Where the string "turquoise" shows up in a line of the records, copy that line.
━━━━━ Given records ━━━━━
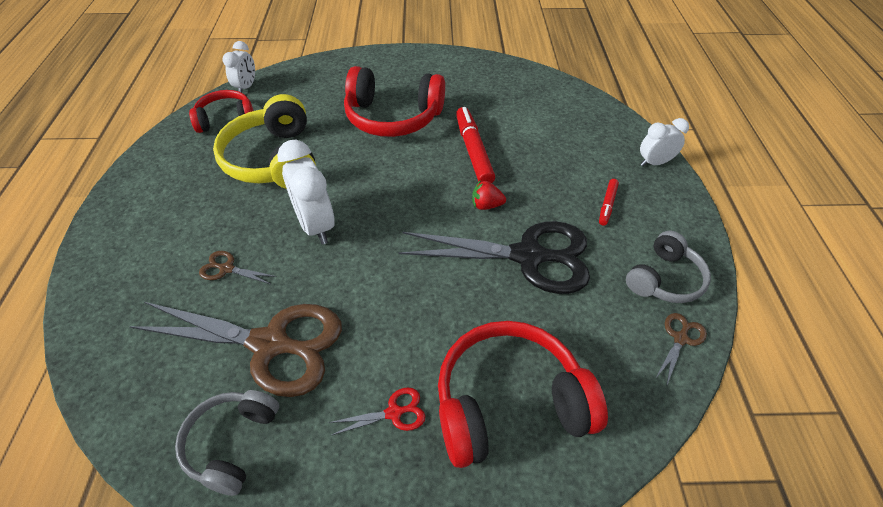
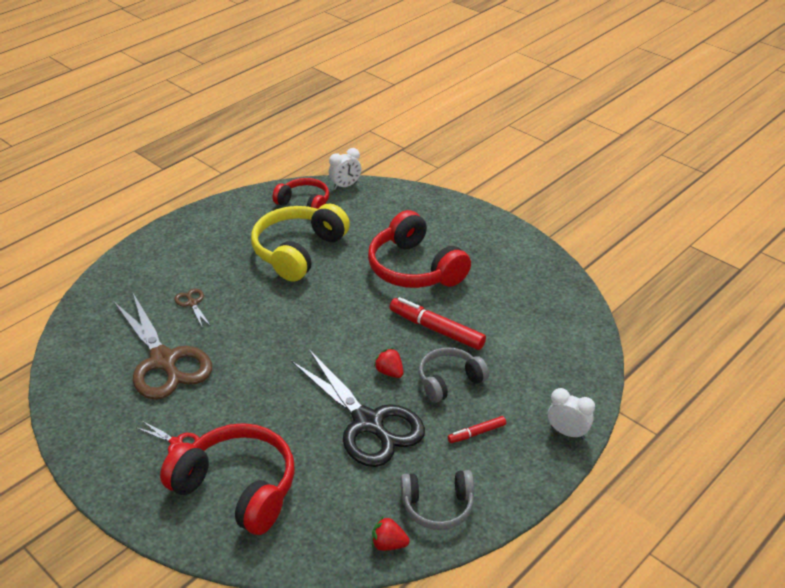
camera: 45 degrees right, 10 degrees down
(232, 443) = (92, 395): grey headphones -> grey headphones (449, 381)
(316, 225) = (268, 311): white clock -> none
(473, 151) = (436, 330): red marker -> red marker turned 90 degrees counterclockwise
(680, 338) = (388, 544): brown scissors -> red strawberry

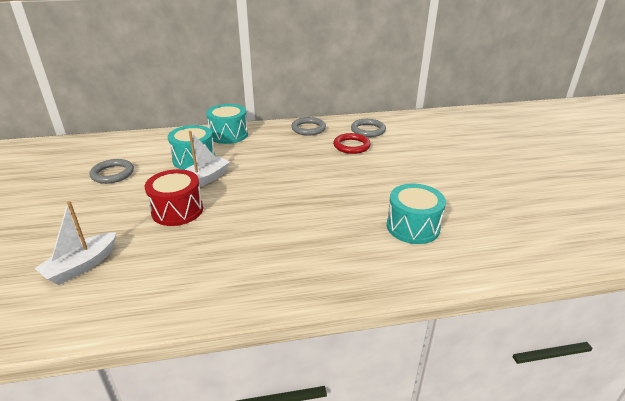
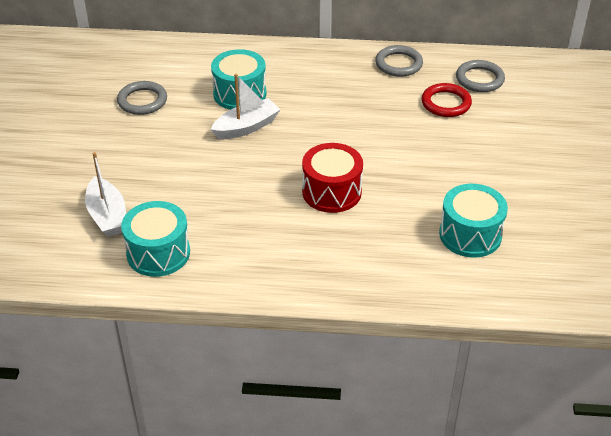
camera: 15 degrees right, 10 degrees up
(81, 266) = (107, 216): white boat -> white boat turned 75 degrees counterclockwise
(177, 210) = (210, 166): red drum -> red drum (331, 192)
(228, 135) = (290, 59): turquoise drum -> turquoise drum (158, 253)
━━━━━
━━━━━ Given records ━━━━━
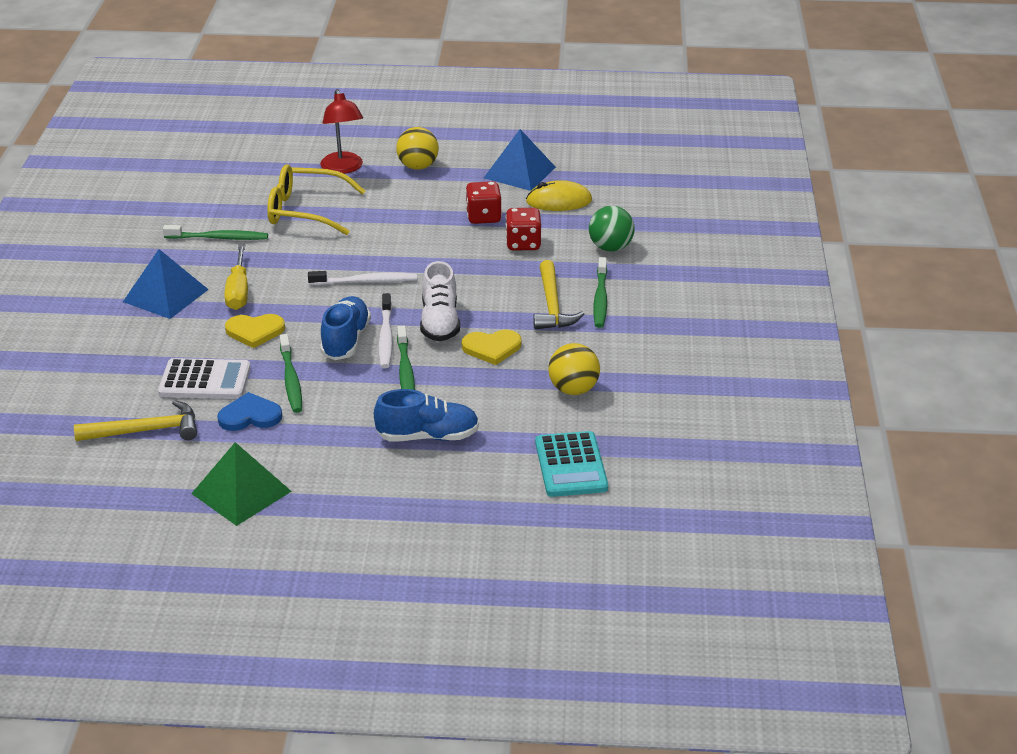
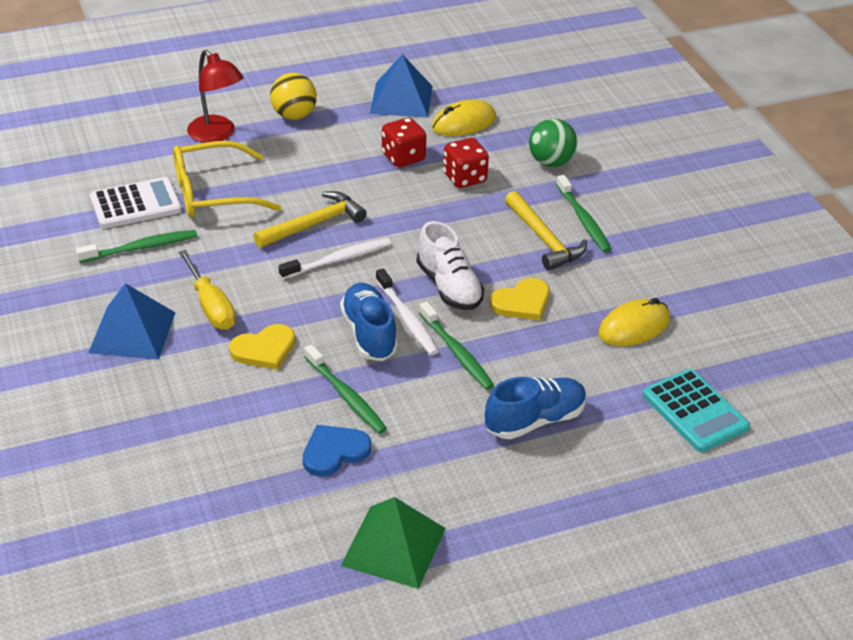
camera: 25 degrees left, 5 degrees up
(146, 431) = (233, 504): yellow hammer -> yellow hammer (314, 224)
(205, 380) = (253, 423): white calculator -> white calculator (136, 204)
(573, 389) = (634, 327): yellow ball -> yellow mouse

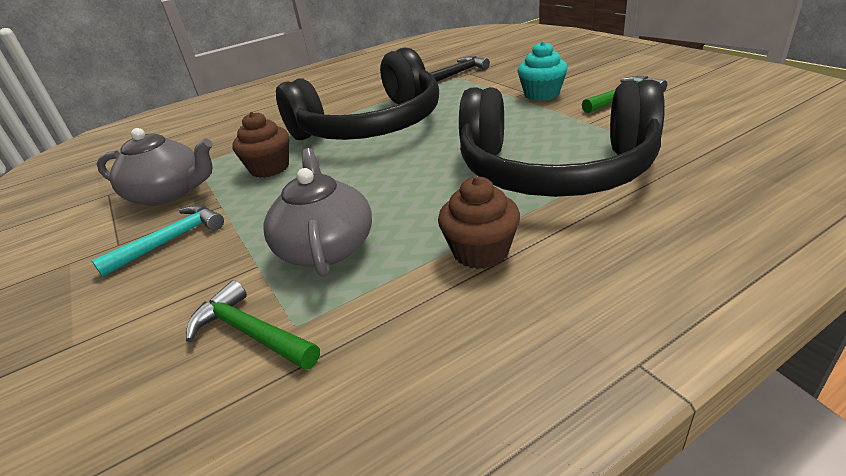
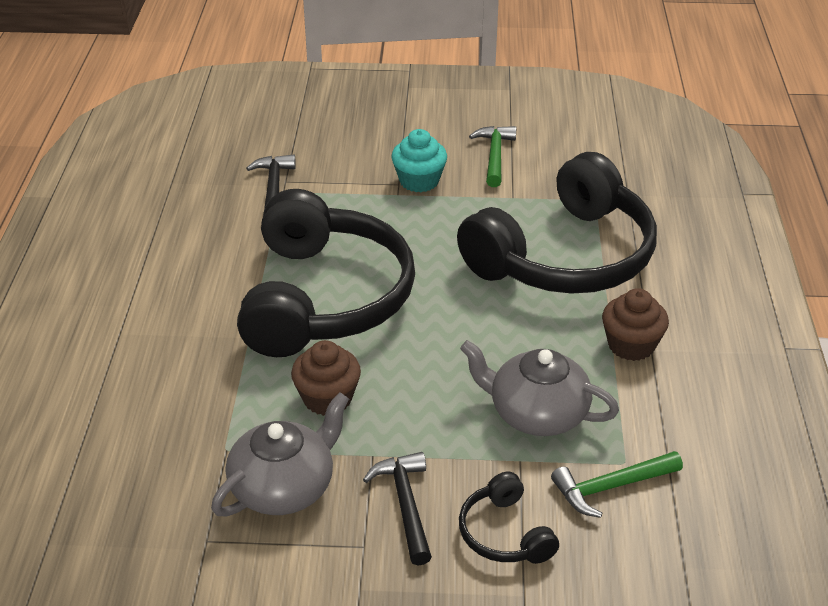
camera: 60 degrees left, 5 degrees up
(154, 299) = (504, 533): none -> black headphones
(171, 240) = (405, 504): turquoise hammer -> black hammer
━━━━━
Reply to the exercise ::
(228, 135) = (290, 59): turquoise drum -> turquoise drum (158, 253)
(171, 240) = (405, 504): turquoise hammer -> black hammer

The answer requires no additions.